§ **EXERCISE INSTRUCTIONS**: Only the number is wanted: state how many lines of the data below contain the word "tile".
>>>
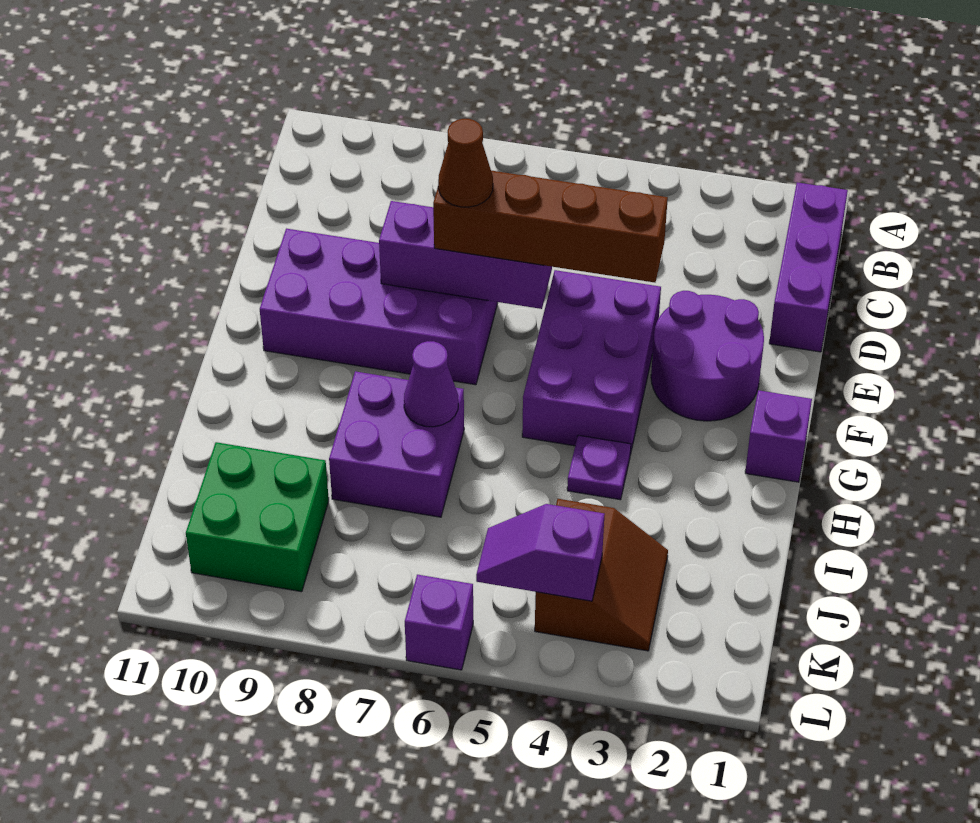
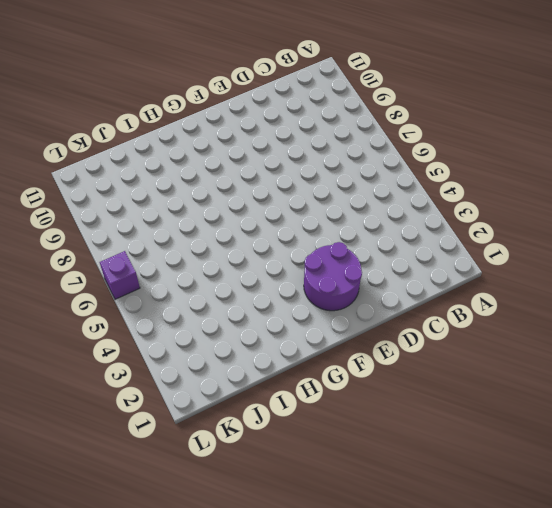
none -> purple 1x3 brick [769,182,848,352]
none -> purple 2x3 brick [522,270,661,455]
none -> purple 2x4 brick [260,229,498,385]

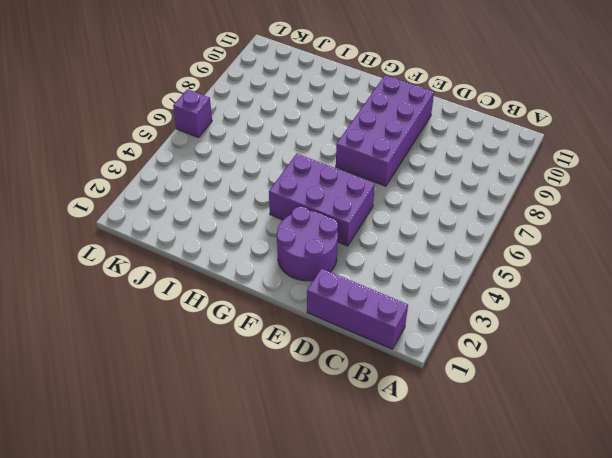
none -> purple 1x1 brick [745,390,812,482]
none -> purple 1x1 plate [567,435,631,500]
none -> purple 2x2 brick [329,371,464,517]

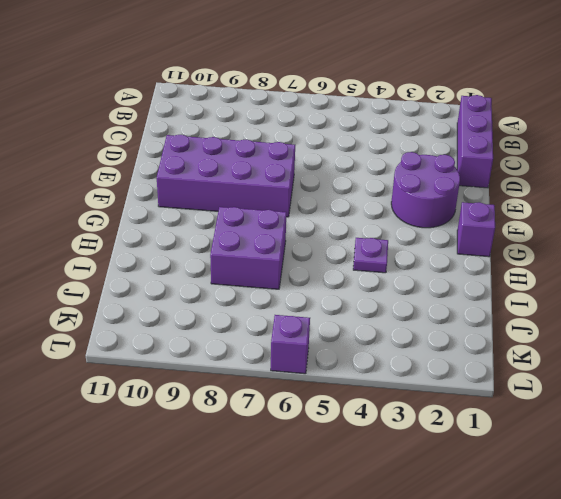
none -> purple 2x3 brick [522,270,661,455]
none -> brown 2x2 slope [535,499,668,651]
none -> green 2x2 brick [186,442,329,592]

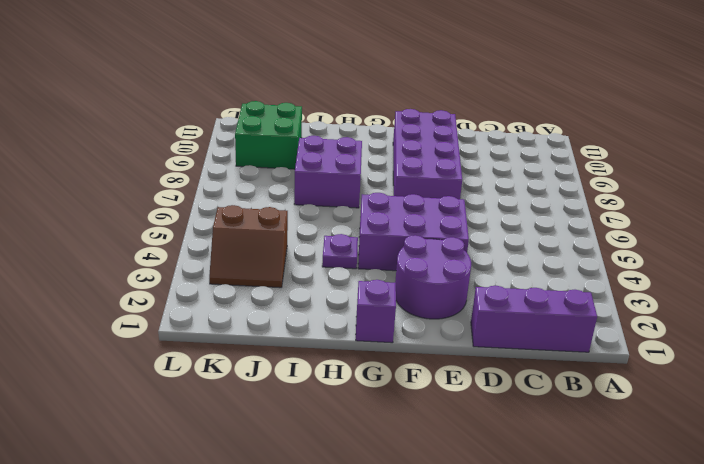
none -> purple 1x1 brick [405,575,473,670]
none -> purple 1x3 brick [379,201,552,309]
none -> purple 1x1 cone [404,341,458,427]

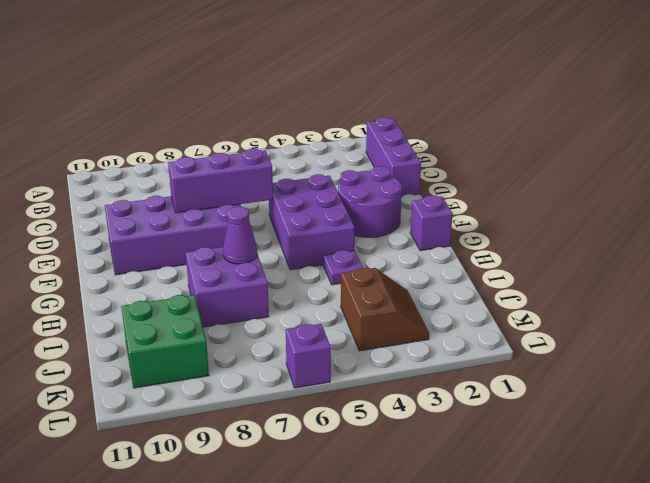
none -> purple 1x2 slope [476,504,605,601]
none -> brown 1x4 brick [433,171,668,282]
none -> brown 1x1 cone [438,119,493,207]

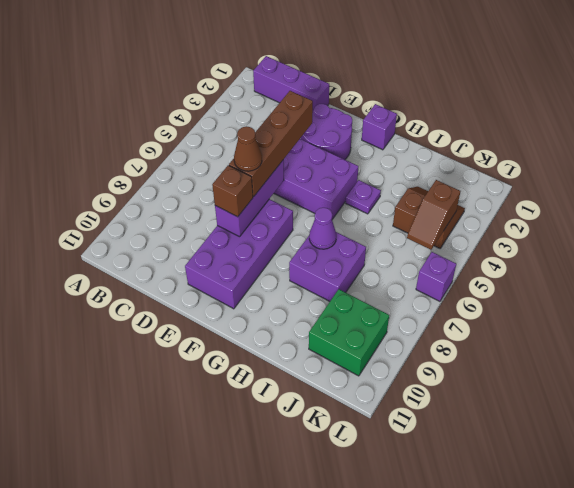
brown 1x1 brick [212,165,253,217] -> none
brown 1x2 slope [407,180,460,250] -> purple 1x2 slope [476,504,605,601]

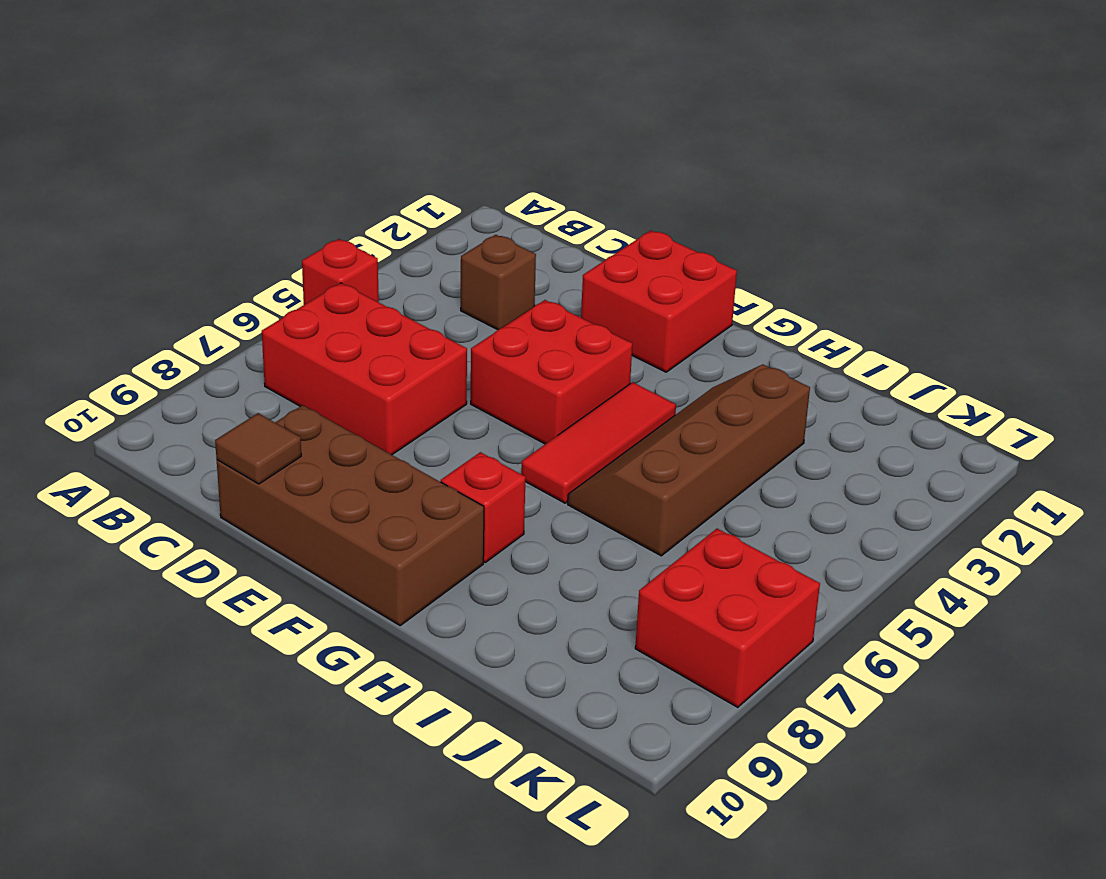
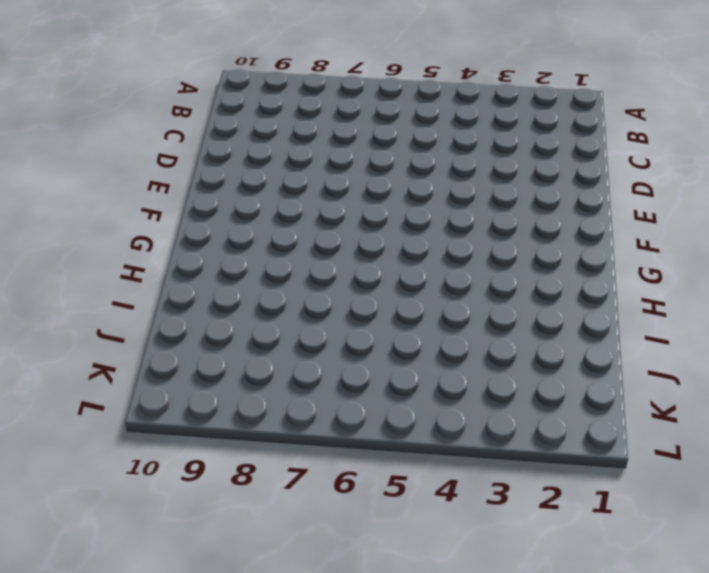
none -> red 1x1 brick [302,239,379,305]
none -> red 2x3 brick [262,283,467,455]

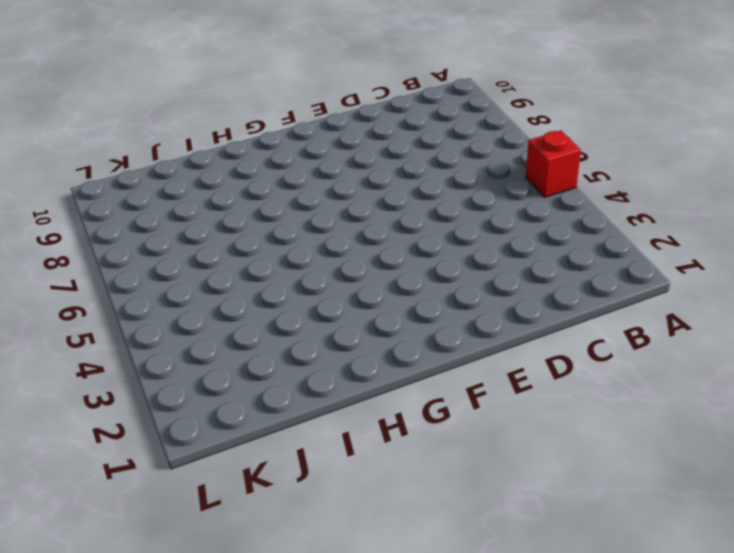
none -> red 2x3 brick [262,283,467,455]
none -> brown 1x1 brick [461,235,536,330]

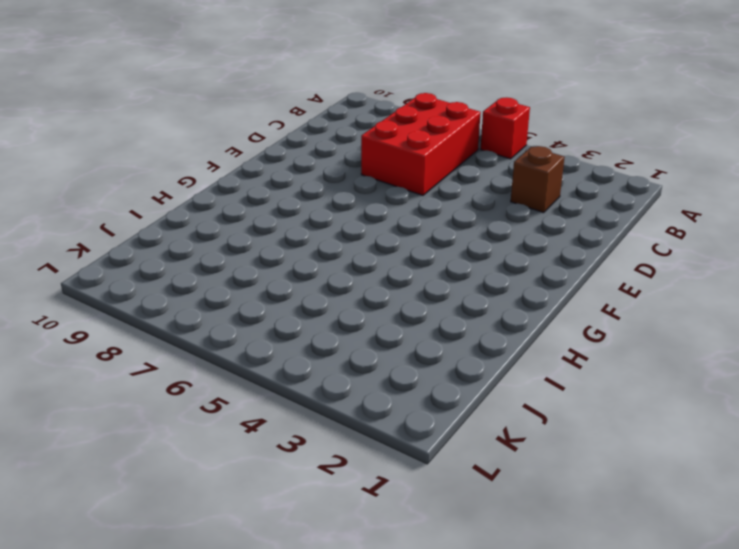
none -> brown 2x4 brick [217,405,484,625]
none -> red 2x2 brick [581,230,737,372]

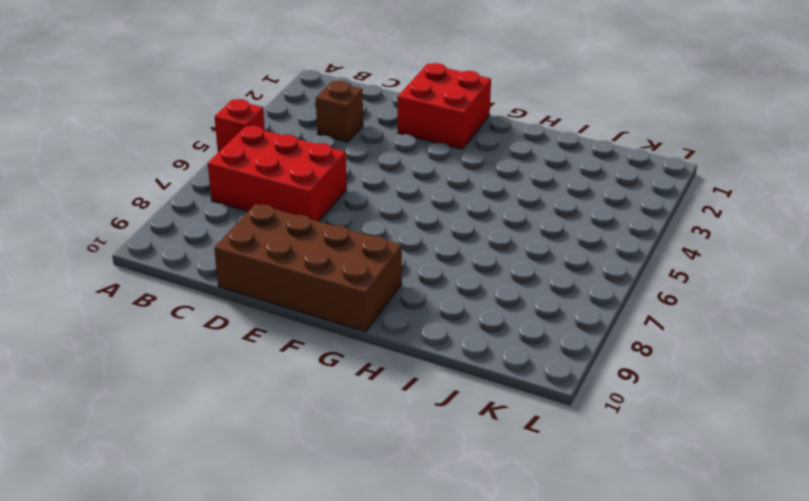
none -> red 2x2 brick [471,300,632,444]
none -> red 1x3 tile [521,382,676,503]

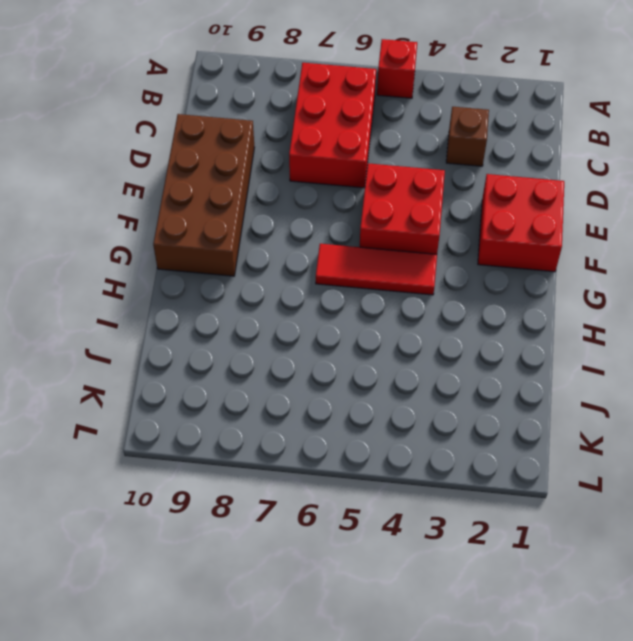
none -> red 1x1 brick [441,452,526,562]
none -> brown 2x4 slope [568,364,810,556]

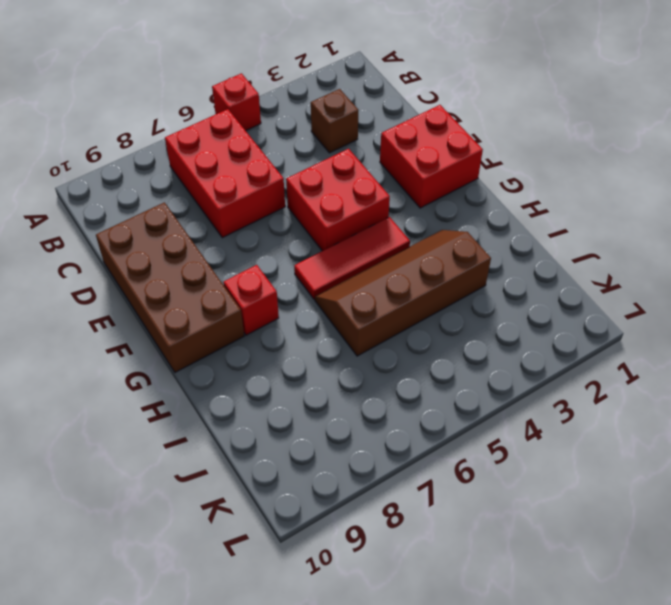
none -> red 2x2 brick [635,529,820,707]
none -> brown 1x1 tile [215,413,301,484]

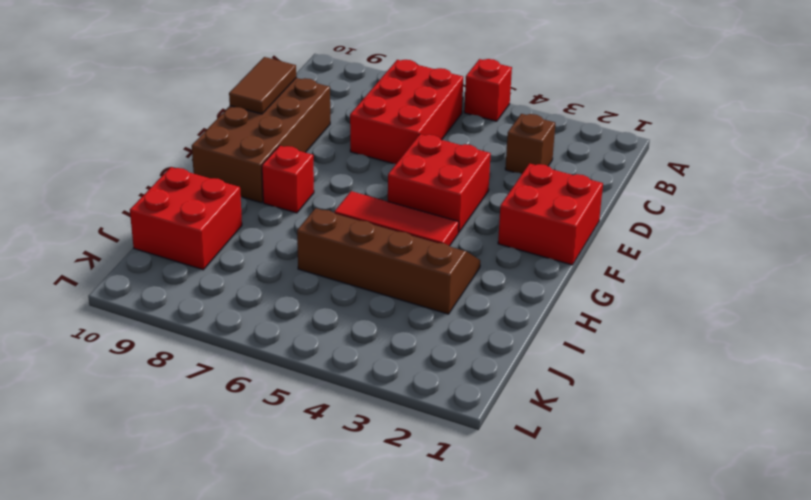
brown 1x2 tile [229,57,296,114] -> brown 1x1 tile [215,413,301,484]
red 2x2 brick [130,167,242,270] -> red 2x2 brick moved to [635,529,820,707]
<<<
§ **REPLY**: 3